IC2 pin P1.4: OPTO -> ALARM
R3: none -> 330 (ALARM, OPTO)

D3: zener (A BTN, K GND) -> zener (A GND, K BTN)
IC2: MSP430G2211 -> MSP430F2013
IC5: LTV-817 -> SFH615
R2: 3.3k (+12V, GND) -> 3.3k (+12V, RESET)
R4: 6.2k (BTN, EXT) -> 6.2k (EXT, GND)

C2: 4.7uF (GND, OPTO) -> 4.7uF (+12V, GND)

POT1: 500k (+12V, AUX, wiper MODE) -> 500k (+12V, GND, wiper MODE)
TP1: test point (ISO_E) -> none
_ _ _ _ _ _ _
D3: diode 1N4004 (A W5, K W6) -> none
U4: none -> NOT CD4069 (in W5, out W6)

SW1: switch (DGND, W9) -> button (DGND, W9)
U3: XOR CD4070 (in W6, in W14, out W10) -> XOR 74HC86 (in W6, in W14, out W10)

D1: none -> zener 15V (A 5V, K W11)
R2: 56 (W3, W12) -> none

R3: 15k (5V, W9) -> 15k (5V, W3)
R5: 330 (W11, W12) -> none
_ _ _ _ _ _ _
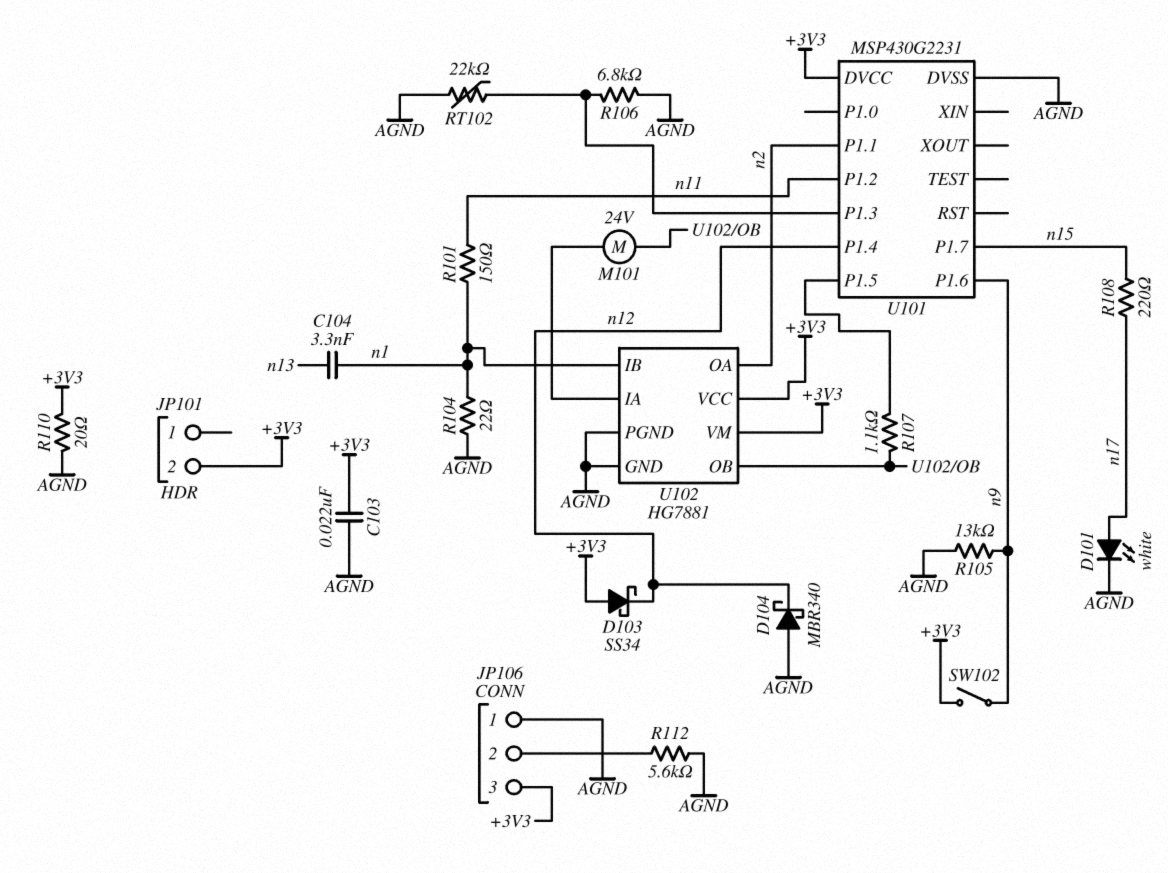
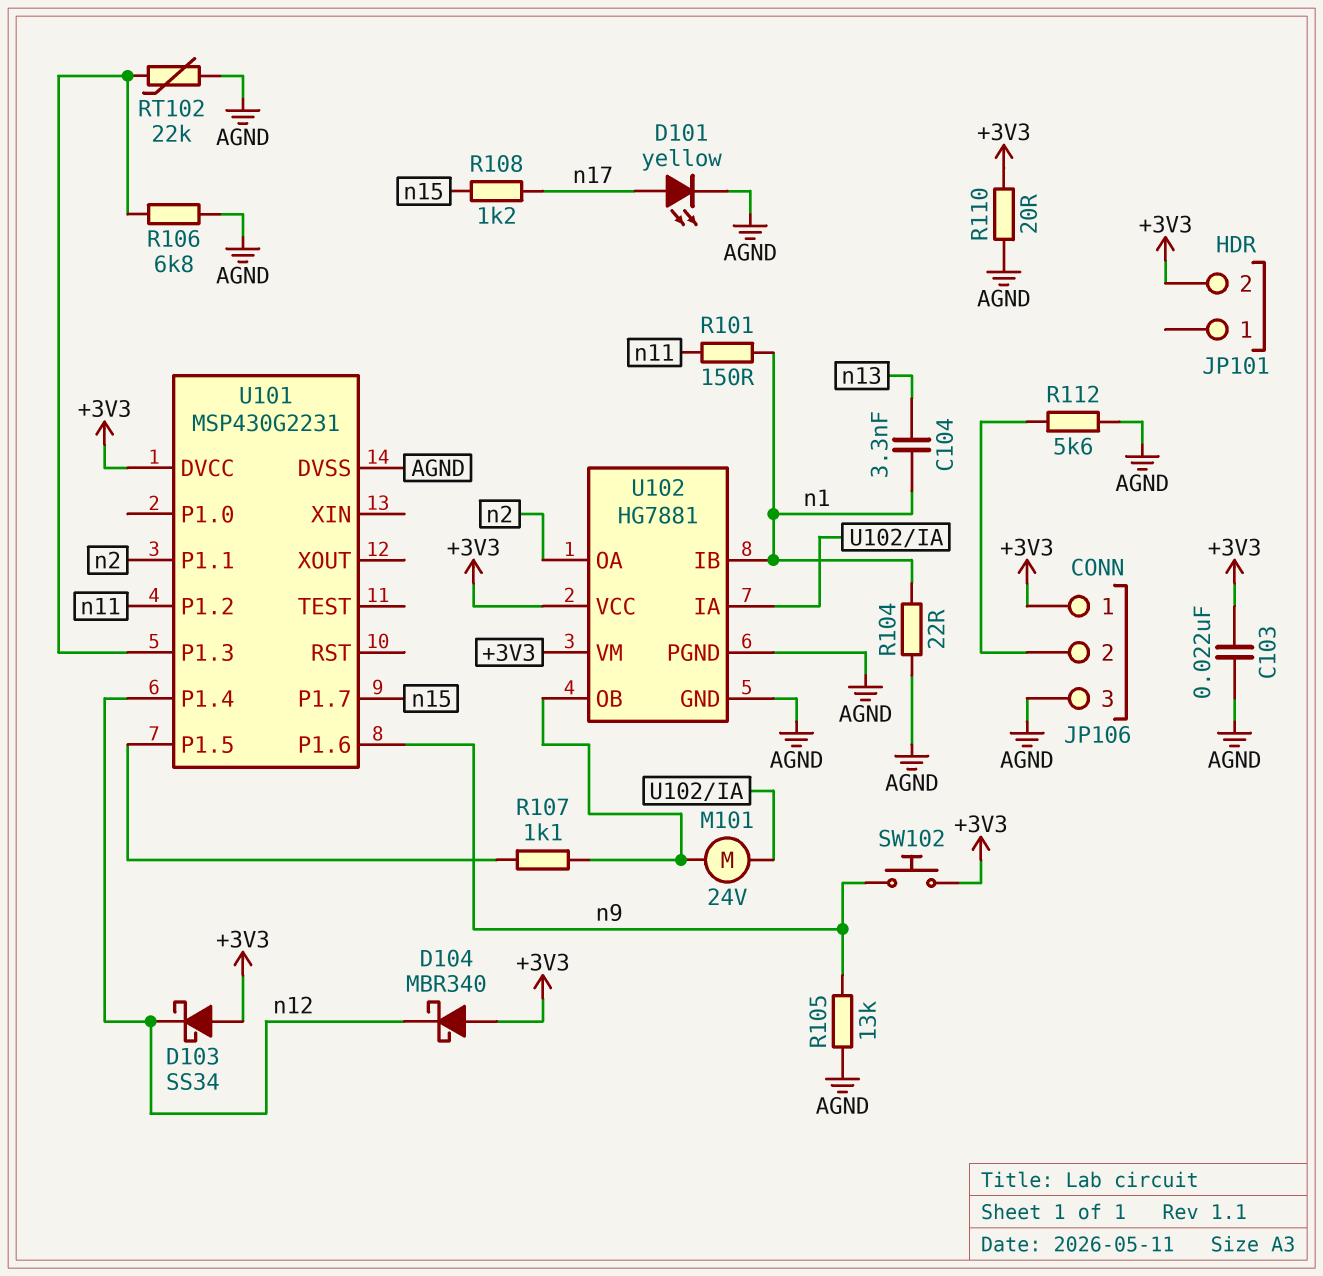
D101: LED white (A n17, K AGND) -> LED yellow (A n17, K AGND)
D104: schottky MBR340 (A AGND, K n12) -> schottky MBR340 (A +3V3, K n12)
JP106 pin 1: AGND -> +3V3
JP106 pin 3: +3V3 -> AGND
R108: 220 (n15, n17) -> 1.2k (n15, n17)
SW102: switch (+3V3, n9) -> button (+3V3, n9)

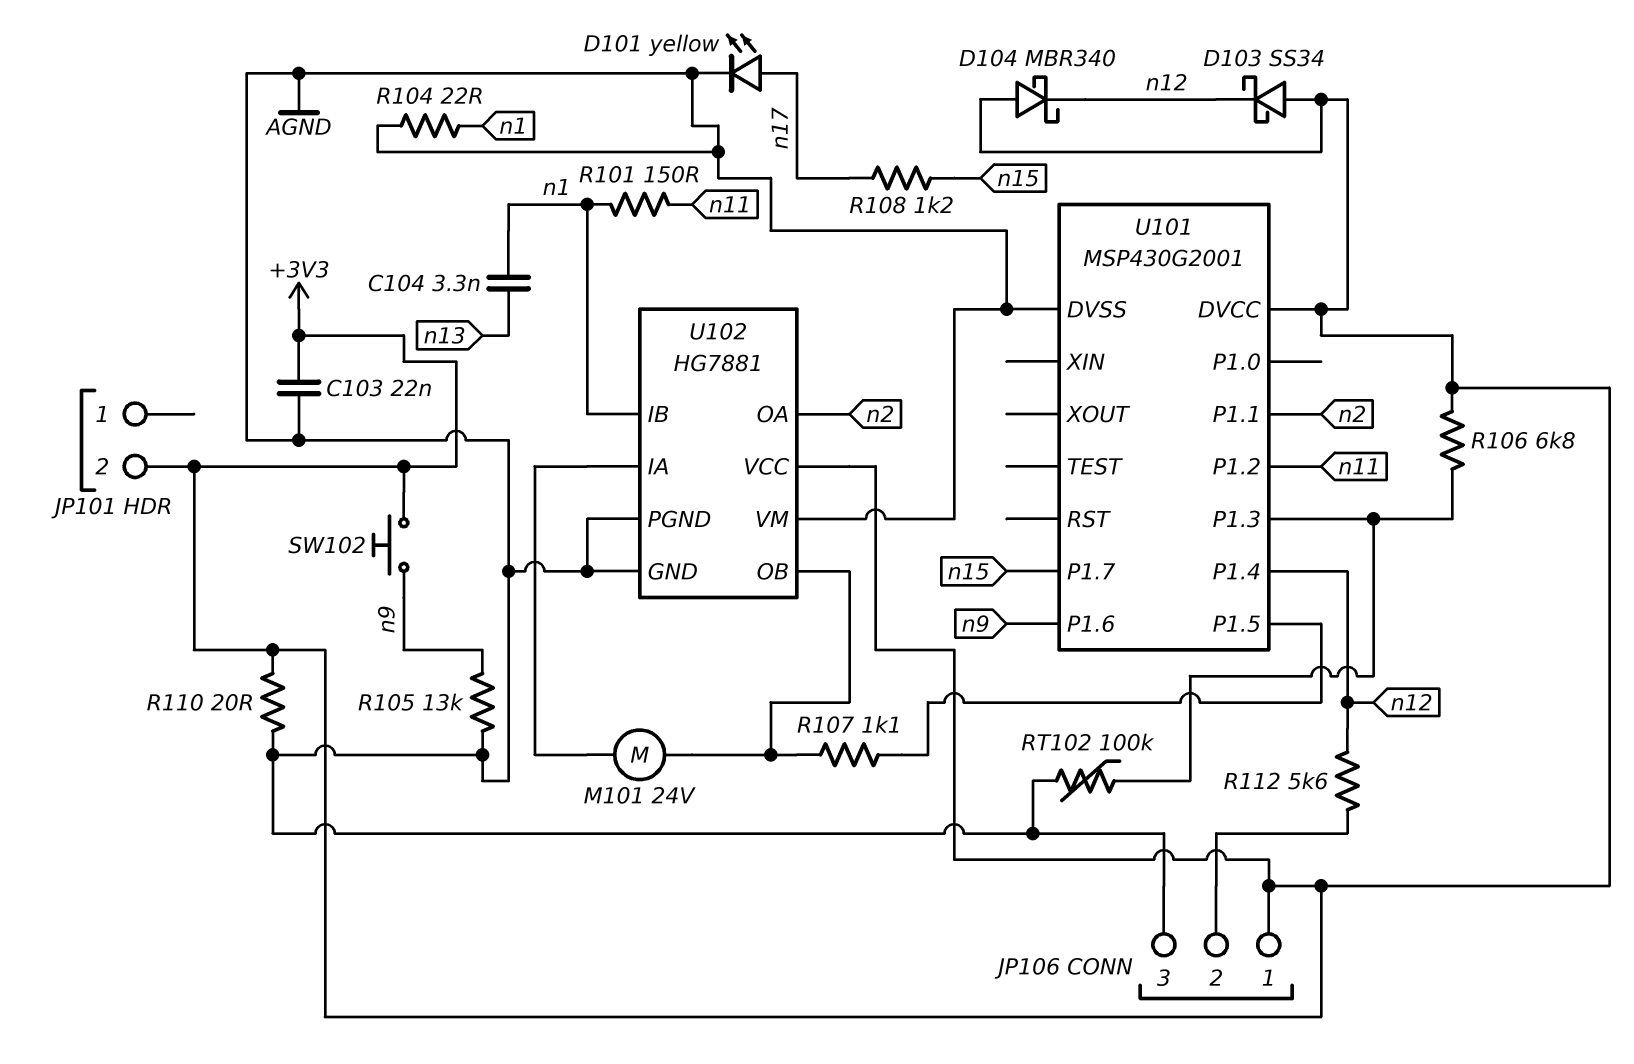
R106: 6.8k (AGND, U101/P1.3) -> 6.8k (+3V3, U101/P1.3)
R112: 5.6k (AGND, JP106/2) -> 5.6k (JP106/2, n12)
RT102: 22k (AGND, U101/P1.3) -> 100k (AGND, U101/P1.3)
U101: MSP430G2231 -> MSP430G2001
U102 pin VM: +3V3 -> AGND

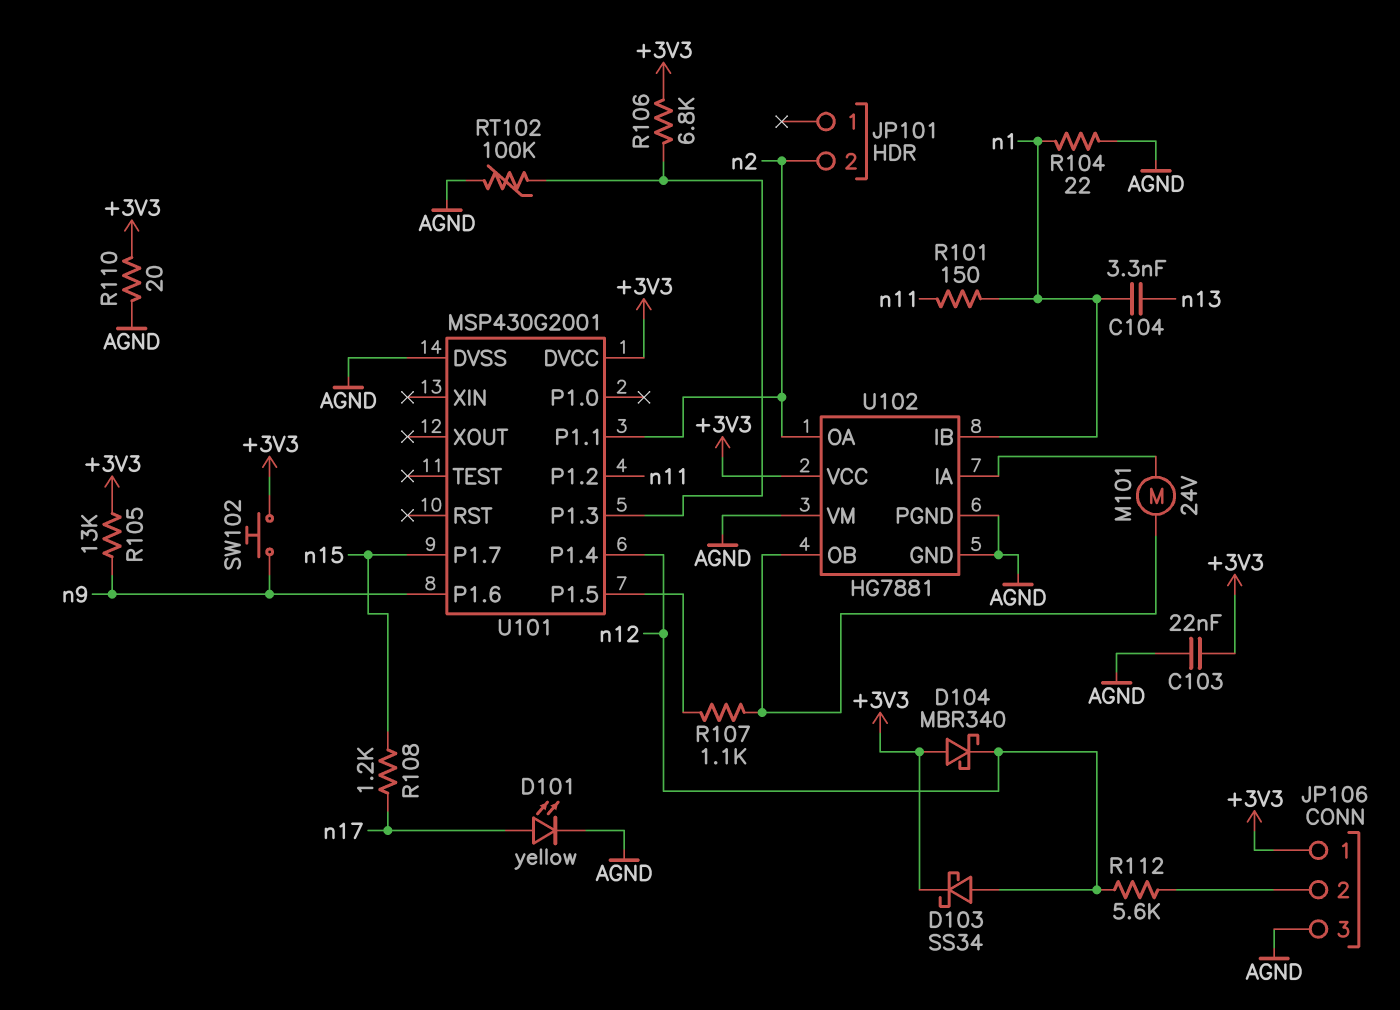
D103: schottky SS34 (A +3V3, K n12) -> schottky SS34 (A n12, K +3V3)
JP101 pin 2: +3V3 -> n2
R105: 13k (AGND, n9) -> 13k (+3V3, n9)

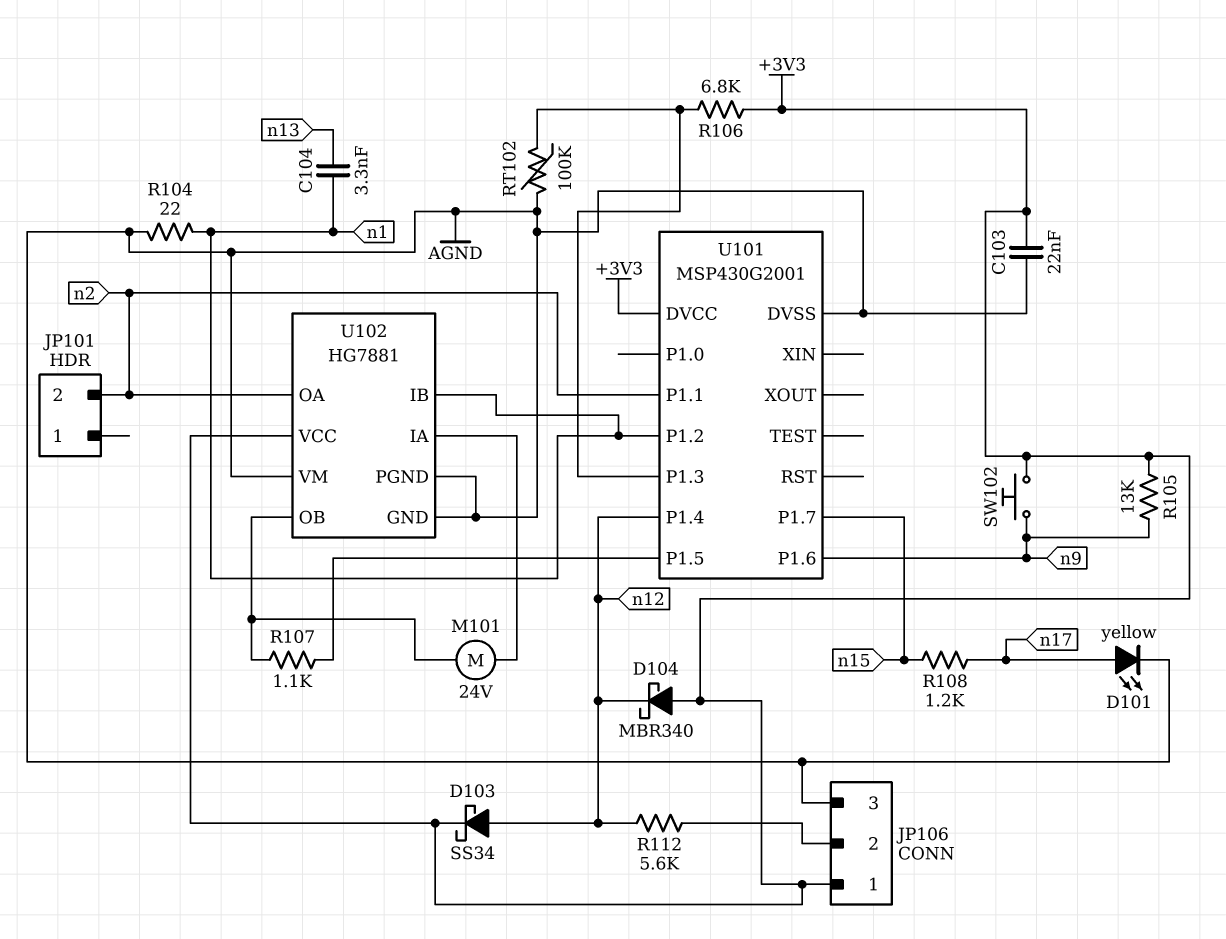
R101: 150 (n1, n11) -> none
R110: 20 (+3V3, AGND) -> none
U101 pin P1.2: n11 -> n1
_ _ _ _ _ _ _
### Exercise goal:
Find the word "ALARM" in the entries, then copy out every line that has it.

### Expected answer:
IC2 pin P1.4: OPTO -> ALARM
R3: none -> 330 (ALARM, OPTO)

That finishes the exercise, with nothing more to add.